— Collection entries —
====

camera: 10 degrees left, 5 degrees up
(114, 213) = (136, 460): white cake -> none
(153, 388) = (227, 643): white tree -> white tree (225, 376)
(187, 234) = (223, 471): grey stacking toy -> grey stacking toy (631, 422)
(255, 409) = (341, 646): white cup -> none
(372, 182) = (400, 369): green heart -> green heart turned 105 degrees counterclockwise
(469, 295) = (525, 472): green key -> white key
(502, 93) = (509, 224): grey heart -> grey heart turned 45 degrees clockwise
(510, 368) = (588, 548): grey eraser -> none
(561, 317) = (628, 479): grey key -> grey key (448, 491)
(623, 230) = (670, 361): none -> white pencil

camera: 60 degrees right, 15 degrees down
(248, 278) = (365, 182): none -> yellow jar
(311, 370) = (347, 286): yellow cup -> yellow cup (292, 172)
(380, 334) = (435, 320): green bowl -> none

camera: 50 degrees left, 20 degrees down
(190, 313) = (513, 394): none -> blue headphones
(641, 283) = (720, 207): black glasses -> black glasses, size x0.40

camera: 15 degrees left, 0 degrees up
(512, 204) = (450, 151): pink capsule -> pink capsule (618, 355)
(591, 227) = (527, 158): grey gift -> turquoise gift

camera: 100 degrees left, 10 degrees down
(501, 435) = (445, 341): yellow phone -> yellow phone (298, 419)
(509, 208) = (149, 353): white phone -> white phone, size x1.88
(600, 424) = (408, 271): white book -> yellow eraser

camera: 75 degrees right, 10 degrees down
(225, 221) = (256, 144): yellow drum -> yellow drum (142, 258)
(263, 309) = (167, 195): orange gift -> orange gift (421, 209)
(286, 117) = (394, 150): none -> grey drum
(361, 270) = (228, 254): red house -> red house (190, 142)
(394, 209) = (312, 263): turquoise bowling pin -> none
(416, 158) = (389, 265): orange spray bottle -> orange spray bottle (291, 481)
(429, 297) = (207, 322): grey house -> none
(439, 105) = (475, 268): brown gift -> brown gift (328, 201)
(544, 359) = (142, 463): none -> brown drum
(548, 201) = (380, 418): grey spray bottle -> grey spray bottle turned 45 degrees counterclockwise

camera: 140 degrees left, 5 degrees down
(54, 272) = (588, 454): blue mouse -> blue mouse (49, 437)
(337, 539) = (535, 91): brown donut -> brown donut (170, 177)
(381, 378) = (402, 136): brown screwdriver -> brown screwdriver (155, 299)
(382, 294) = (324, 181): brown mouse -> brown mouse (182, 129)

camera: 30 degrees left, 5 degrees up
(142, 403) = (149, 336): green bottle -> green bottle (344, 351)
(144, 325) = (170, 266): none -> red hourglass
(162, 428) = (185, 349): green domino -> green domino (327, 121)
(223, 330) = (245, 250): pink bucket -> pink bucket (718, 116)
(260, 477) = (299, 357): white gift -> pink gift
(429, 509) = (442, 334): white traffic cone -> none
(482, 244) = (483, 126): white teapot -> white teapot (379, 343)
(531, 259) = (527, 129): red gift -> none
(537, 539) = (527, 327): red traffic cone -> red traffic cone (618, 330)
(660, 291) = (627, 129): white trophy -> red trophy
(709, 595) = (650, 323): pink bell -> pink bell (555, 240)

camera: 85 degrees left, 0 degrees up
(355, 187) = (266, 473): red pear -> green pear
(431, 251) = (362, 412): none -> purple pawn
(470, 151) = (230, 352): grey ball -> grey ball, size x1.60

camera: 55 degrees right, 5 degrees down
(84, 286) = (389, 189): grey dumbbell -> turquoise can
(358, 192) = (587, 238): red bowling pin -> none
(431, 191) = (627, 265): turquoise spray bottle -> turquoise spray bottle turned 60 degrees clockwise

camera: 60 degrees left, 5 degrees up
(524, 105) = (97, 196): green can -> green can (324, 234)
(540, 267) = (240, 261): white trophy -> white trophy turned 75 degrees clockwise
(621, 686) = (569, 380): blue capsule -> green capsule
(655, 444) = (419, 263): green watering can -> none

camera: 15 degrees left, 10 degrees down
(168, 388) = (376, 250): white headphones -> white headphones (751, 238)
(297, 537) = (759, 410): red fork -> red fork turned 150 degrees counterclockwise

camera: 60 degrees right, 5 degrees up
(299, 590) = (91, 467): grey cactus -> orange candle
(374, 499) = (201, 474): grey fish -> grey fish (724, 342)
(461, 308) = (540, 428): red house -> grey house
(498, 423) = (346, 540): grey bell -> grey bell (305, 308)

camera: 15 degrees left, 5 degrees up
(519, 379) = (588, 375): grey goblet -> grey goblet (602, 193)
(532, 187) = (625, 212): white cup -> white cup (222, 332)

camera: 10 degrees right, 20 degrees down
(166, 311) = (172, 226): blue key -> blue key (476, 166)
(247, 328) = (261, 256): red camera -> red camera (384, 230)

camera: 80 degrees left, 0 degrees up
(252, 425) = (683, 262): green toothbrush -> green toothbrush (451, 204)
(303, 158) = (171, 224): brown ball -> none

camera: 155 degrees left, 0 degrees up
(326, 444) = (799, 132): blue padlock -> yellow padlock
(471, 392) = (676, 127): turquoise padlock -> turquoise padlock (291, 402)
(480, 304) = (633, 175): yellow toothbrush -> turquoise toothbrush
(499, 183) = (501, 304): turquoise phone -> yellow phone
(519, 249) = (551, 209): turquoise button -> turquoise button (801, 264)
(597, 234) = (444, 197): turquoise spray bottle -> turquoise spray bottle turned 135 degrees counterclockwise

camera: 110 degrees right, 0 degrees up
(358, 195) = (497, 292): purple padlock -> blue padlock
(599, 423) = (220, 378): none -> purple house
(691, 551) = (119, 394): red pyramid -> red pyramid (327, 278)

====

— REQUIREMENT —
Once more, give all the records exactly as they were written.

— OUTPUT OF THE EXERCISE —
camera: 10 degrees left, 5 degrees up
(114, 213) = (136, 460): white cake -> none
(153, 388) = (227, 643): white tree -> white tree (225, 376)
(187, 234) = (223, 471): grey stacking toy -> grey stacking toy (631, 422)
(255, 409) = (341, 646): white cup -> none
(372, 182) = (400, 369): green heart -> green heart turned 105 degrees counterclockwise
(469, 295) = (525, 472): green key -> white key
(502, 93) = (509, 224): grey heart -> grey heart turned 45 degrees clockwise
(510, 368) = (588, 548): grey eraser -> none
(561, 317) = (628, 479): grey key -> grey key (448, 491)
(623, 230) = (670, 361): none -> white pencil

camera: 60 degrees right, 15 degrees down
(248, 278) = (365, 182): none -> yellow jar
(311, 370) = (347, 286): yellow cup -> yellow cup (292, 172)
(380, 334) = (435, 320): green bowl -> none

camera: 50 degrees left, 20 degrees down
(190, 313) = (513, 394): none -> blue headphones
(641, 283) = (720, 207): black glasses -> black glasses, size x0.40

camera: 15 degrees left, 0 degrees up
(512, 204) = (450, 151): pink capsule -> pink capsule (618, 355)
(591, 227) = (527, 158): grey gift -> turquoise gift

camera: 100 degrees left, 10 degrees down
(501, 435) = (445, 341): yellow phone -> yellow phone (298, 419)
(509, 208) = (149, 353): white phone -> white phone, size x1.88
(600, 424) = (408, 271): white book -> yellow eraser

camera: 75 degrees right, 10 degrees down
(225, 221) = (256, 144): yellow drum -> yellow drum (142, 258)
(263, 309) = (167, 195): orange gift -> orange gift (421, 209)
(286, 117) = (394, 150): none -> grey drum
(361, 270) = (228, 254): red house -> red house (190, 142)
(394, 209) = (312, 263): turquoise bowling pin -> none
(416, 158) = (389, 265): orange spray bottle -> orange spray bottle (291, 481)
(429, 297) = (207, 322): grey house -> none
(439, 105) = (475, 268): brown gift -> brown gift (328, 201)
(544, 359) = (142, 463): none -> brown drum
(548, 201) = (380, 418): grey spray bottle -> grey spray bottle turned 45 degrees counterclockwise

camera: 140 degrees left, 5 degrees down
(54, 272) = (588, 454): blue mouse -> blue mouse (49, 437)
(337, 539) = (535, 91): brown donut -> brown donut (170, 177)
(381, 378) = (402, 136): brown screwdriver -> brown screwdriver (155, 299)
(382, 294) = (324, 181): brown mouse -> brown mouse (182, 129)

camera: 30 degrees left, 5 degrees up
(142, 403) = (149, 336): green bottle -> green bottle (344, 351)
(144, 325) = (170, 266): none -> red hourglass
(162, 428) = (185, 349): green domino -> green domino (327, 121)
(223, 330) = (245, 250): pink bucket -> pink bucket (718, 116)
(260, 477) = (299, 357): white gift -> pink gift
(429, 509) = (442, 334): white traffic cone -> none
(482, 244) = (483, 126): white teapot -> white teapot (379, 343)
(531, 259) = (527, 129): red gift -> none
(537, 539) = (527, 327): red traffic cone -> red traffic cone (618, 330)
(660, 291) = (627, 129): white trophy -> red trophy
(709, 595) = (650, 323): pink bell -> pink bell (555, 240)

camera: 85 degrees left, 0 degrees up
(355, 187) = (266, 473): red pear -> green pear
(431, 251) = (362, 412): none -> purple pawn
(470, 151) = (230, 352): grey ball -> grey ball, size x1.60

camera: 55 degrees right, 5 degrees down
(84, 286) = (389, 189): grey dumbbell -> turquoise can
(358, 192) = (587, 238): red bowling pin -> none
(431, 191) = (627, 265): turquoise spray bottle -> turquoise spray bottle turned 60 degrees clockwise

camera: 60 degrees left, 5 degrees up
(524, 105) = (97, 196): green can -> green can (324, 234)
(540, 267) = (240, 261): white trophy -> white trophy turned 75 degrees clockwise
(621, 686) = (569, 380): blue capsule -> green capsule
(655, 444) = (419, 263): green watering can -> none

camera: 15 degrees left, 10 degrees down
(168, 388) = (376, 250): white headphones -> white headphones (751, 238)
(297, 537) = (759, 410): red fork -> red fork turned 150 degrees counterclockwise

camera: 60 degrees right, 5 degrees up
(299, 590) = (91, 467): grey cactus -> orange candle
(374, 499) = (201, 474): grey fish -> grey fish (724, 342)
(461, 308) = (540, 428): red house -> grey house
(498, 423) = (346, 540): grey bell -> grey bell (305, 308)

camera: 15 degrees left, 5 degrees up
(519, 379) = (588, 375): grey goblet -> grey goblet (602, 193)
(532, 187) = (625, 212): white cup -> white cup (222, 332)

camera: 10 degrees right, 20 degrees down
(166, 311) = (172, 226): blue key -> blue key (476, 166)
(247, 328) = (261, 256): red camera -> red camera (384, 230)

camera: 80 degrees left, 0 degrees up
(252, 425) = (683, 262): green toothbrush -> green toothbrush (451, 204)
(303, 158) = (171, 224): brown ball -> none

camera: 155 degrees left, 0 degrees up
(326, 444) = (799, 132): blue padlock -> yellow padlock
(471, 392) = (676, 127): turquoise padlock -> turquoise padlock (291, 402)
(480, 304) = (633, 175): yellow toothbrush -> turquoise toothbrush
(499, 183) = (501, 304): turquoise phone -> yellow phone
(519, 249) = (551, 209): turquoise button -> turquoise button (801, 264)
(597, 234) = (444, 197): turquoise spray bottle -> turquoise spray bottle turned 135 degrees counterclockwise

camera: 110 degrees right, 0 degrees up
(358, 195) = (497, 292): purple padlock -> blue padlock
(599, 423) = (220, 378): none -> purple house
(691, 551) = (119, 394): red pyramid -> red pyramid (327, 278)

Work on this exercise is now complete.